Modification records:
↓

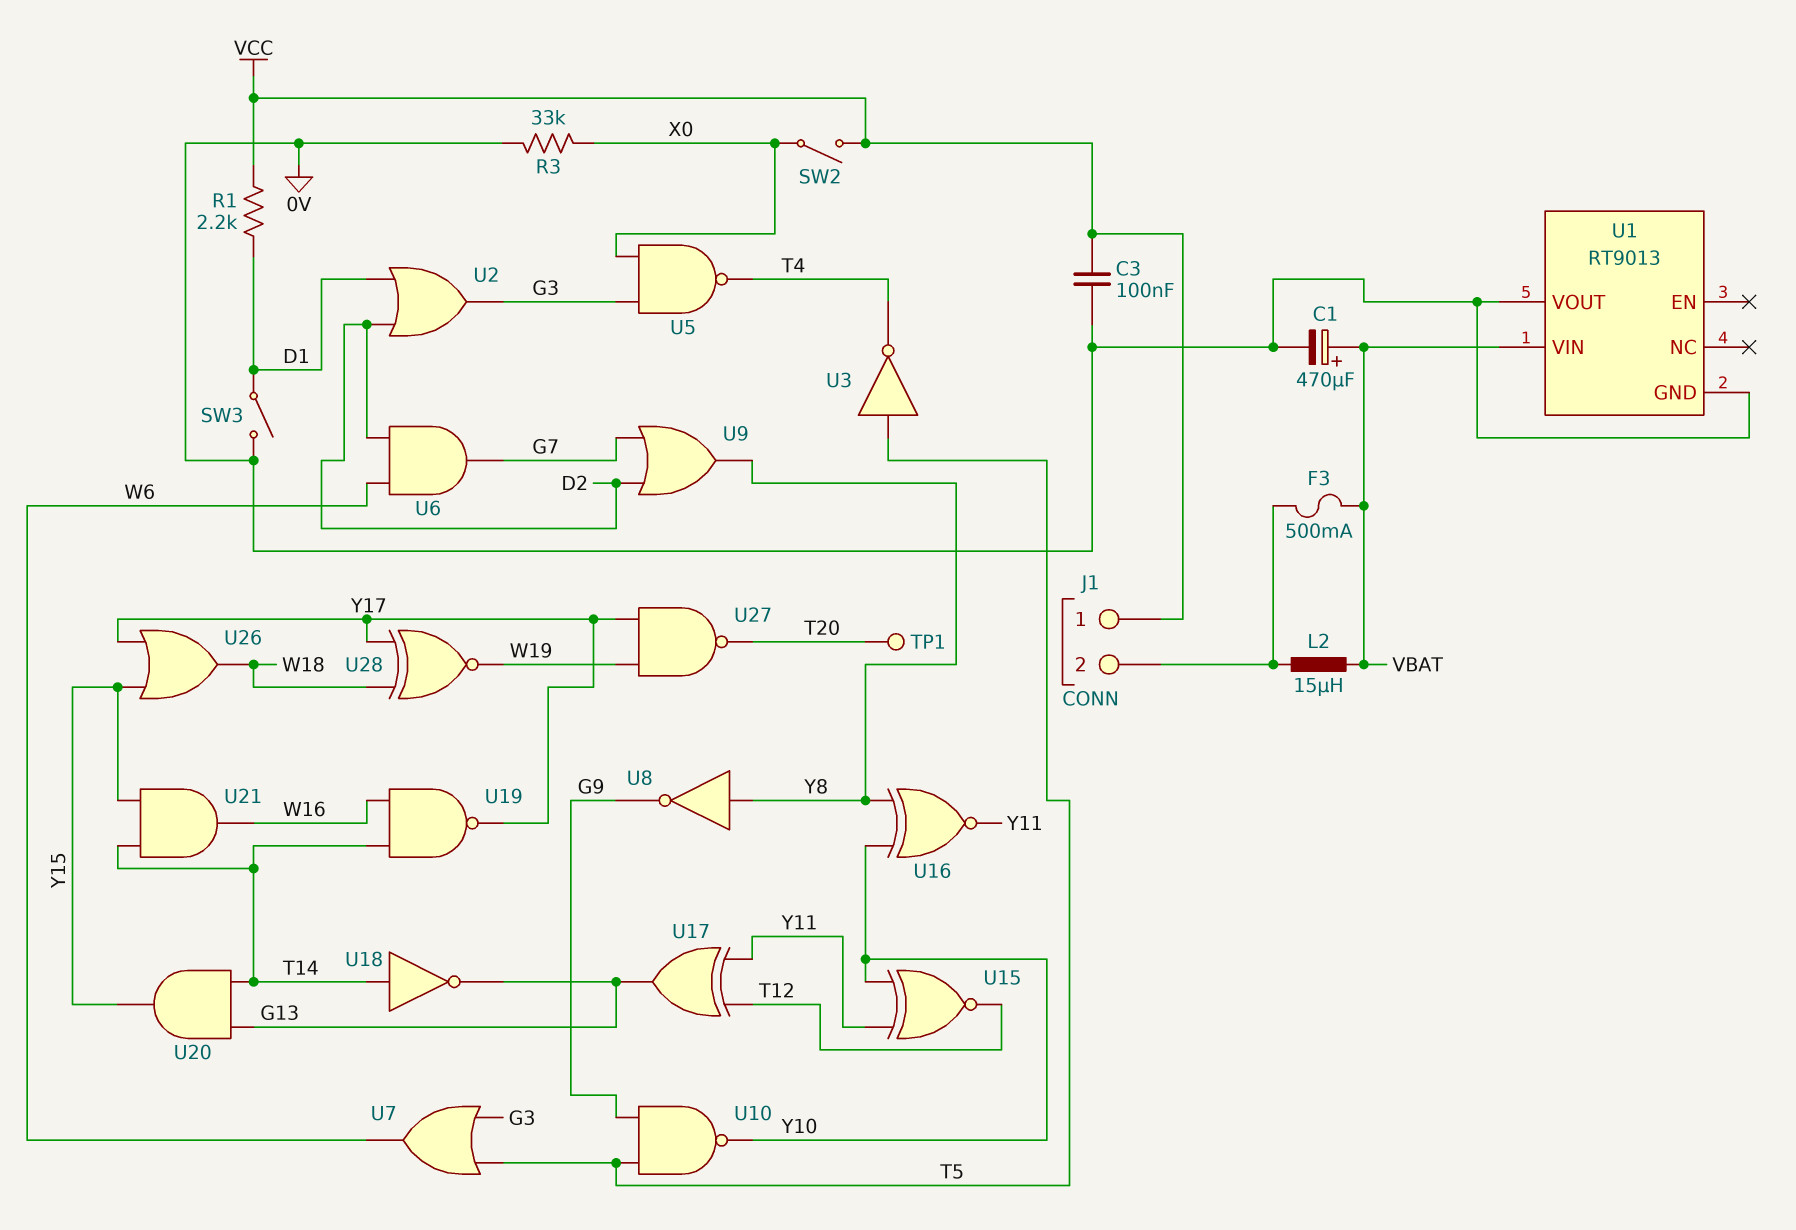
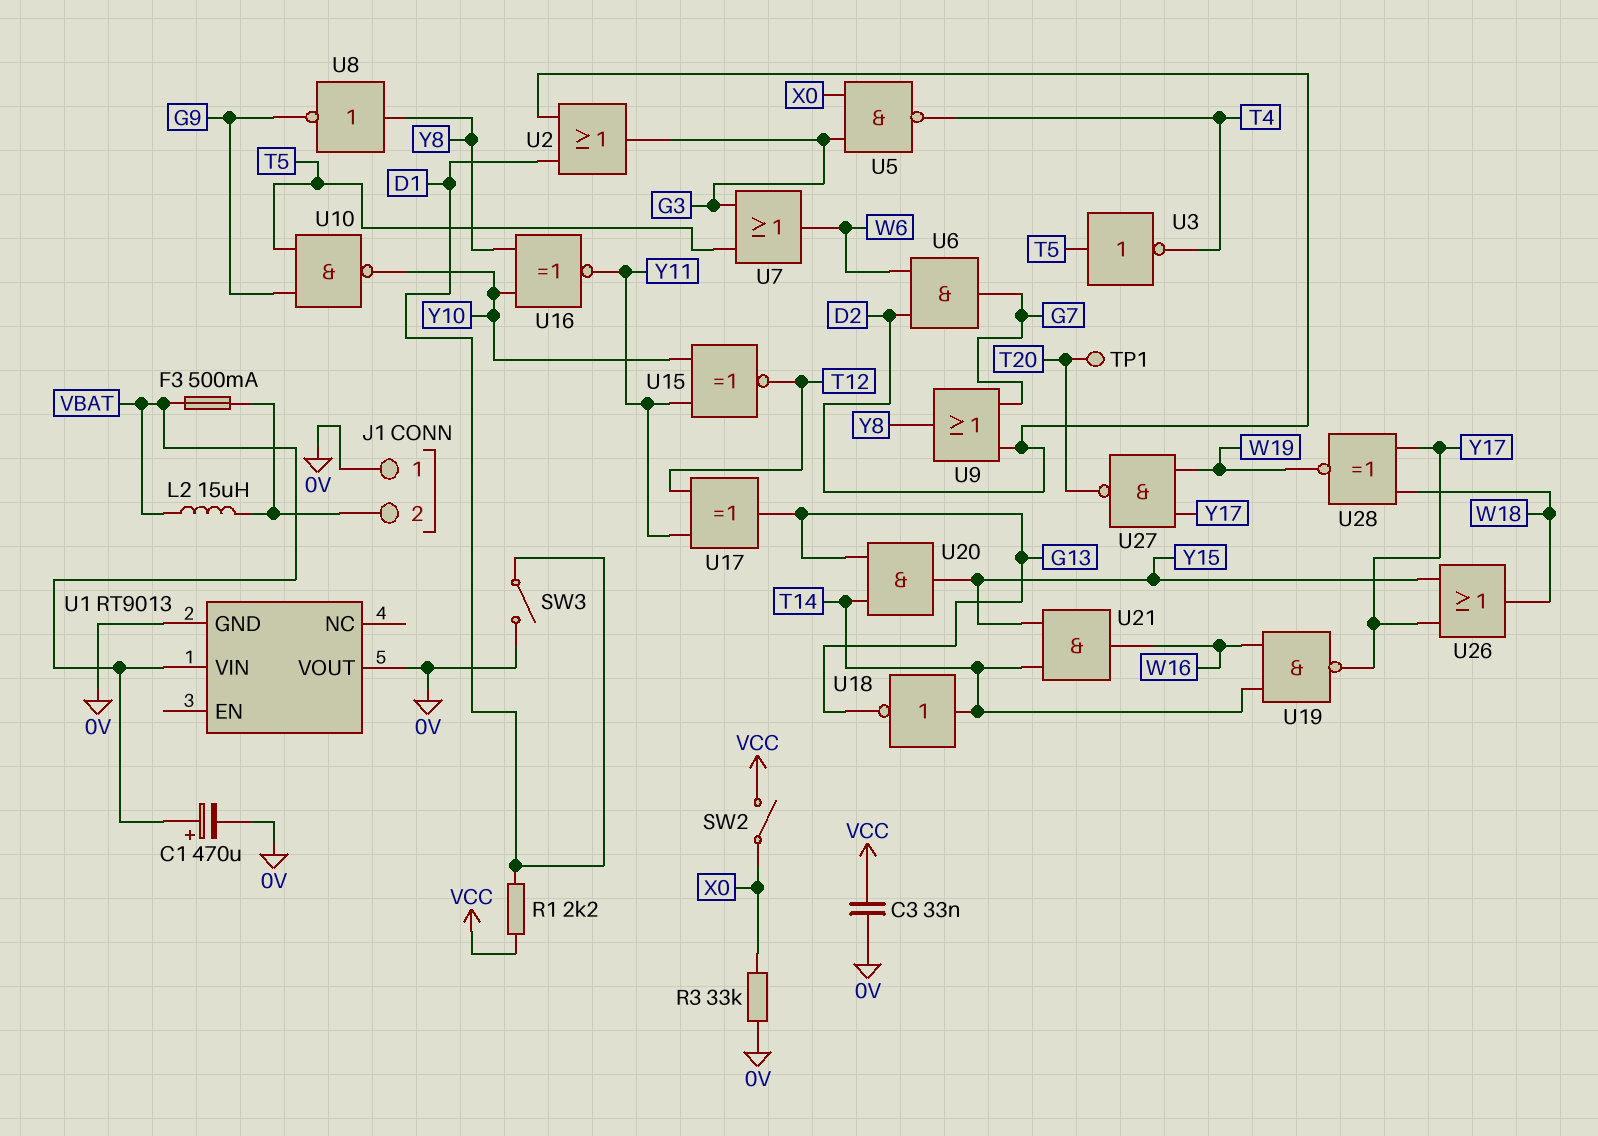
C3: 100nF (0V, VCC) -> 33nF (0V, VCC)
J1 pin 1: VCC -> 0V

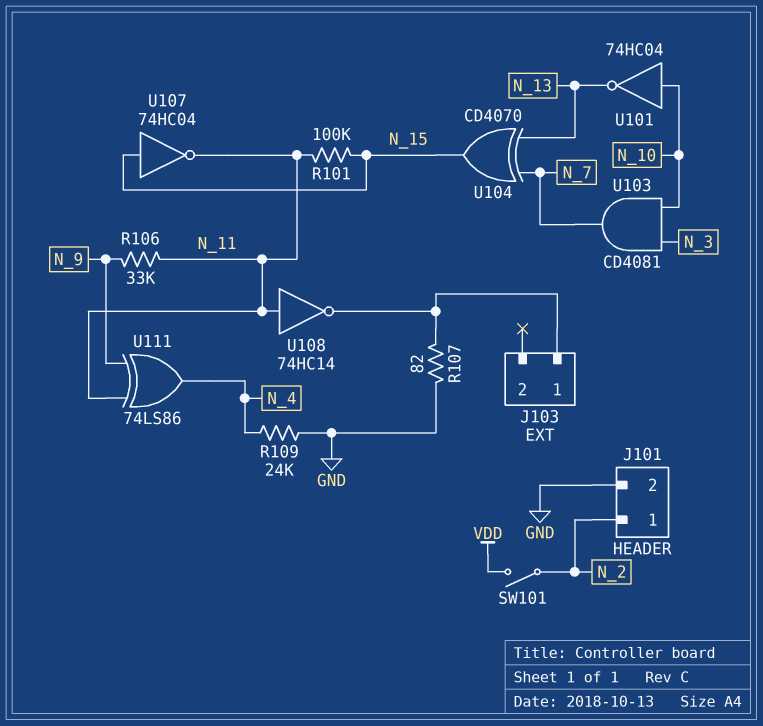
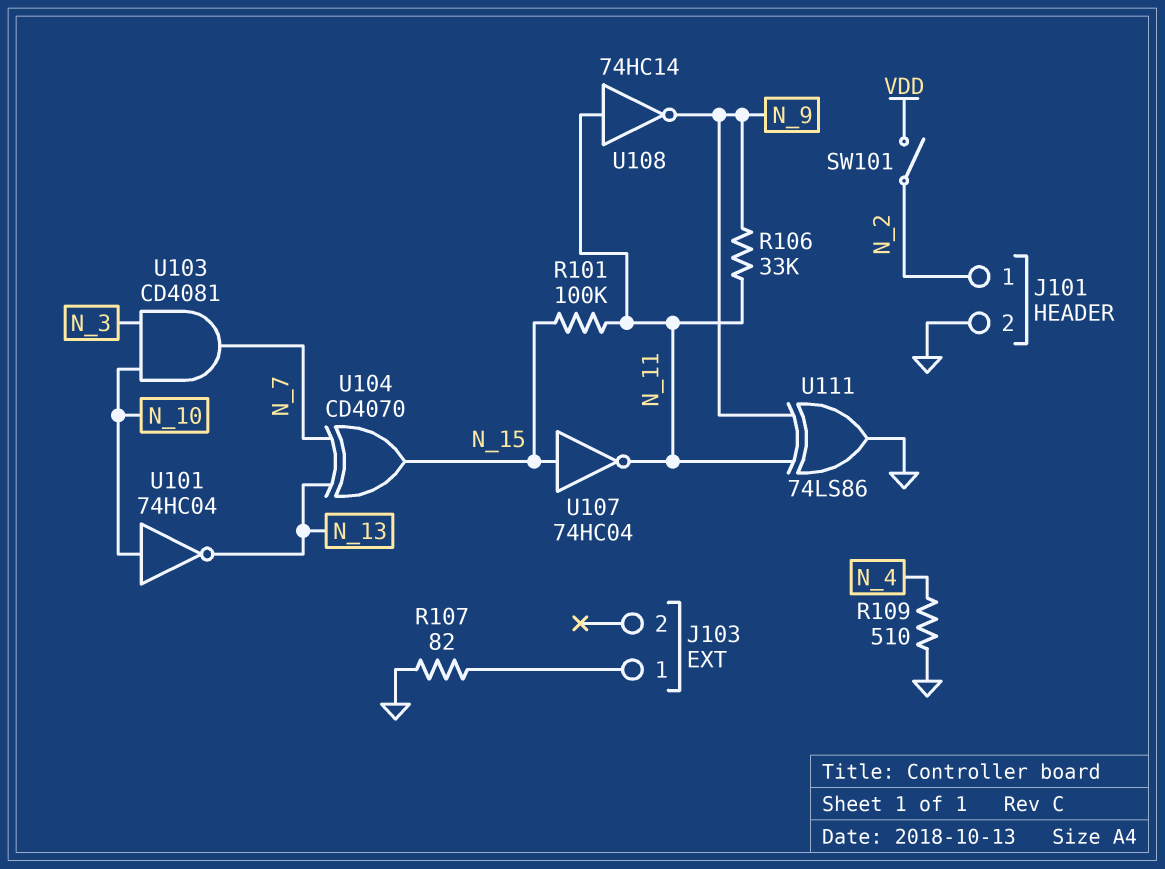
R109: 24k (GND, N_4) -> 510 (GND, N_4)
U108: NOT 74HC14 (in N_11, out J103/1) -> NOT 74HC14 (in N_11, out N_9)
U111: XOR 74LS86 (in N_9, in N_11, out N_4) -> XOR 74LS86 (in N_9, in N_11, out GND)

↑

WHAT YOU SHOULD DO: Reprint all the data above verbatim, excluding pictures.

TASK ANSWER:
C3: 100nF (0V, VCC) -> 33nF (0V, VCC)
J1 pin 1: VCC -> 0V

R109: 24k (GND, N_4) -> 510 (GND, N_4)
U108: NOT 74HC14 (in N_11, out J103/1) -> NOT 74HC14 (in N_11, out N_9)
U111: XOR 74LS86 (in N_9, in N_11, out N_4) -> XOR 74LS86 (in N_9, in N_11, out GND)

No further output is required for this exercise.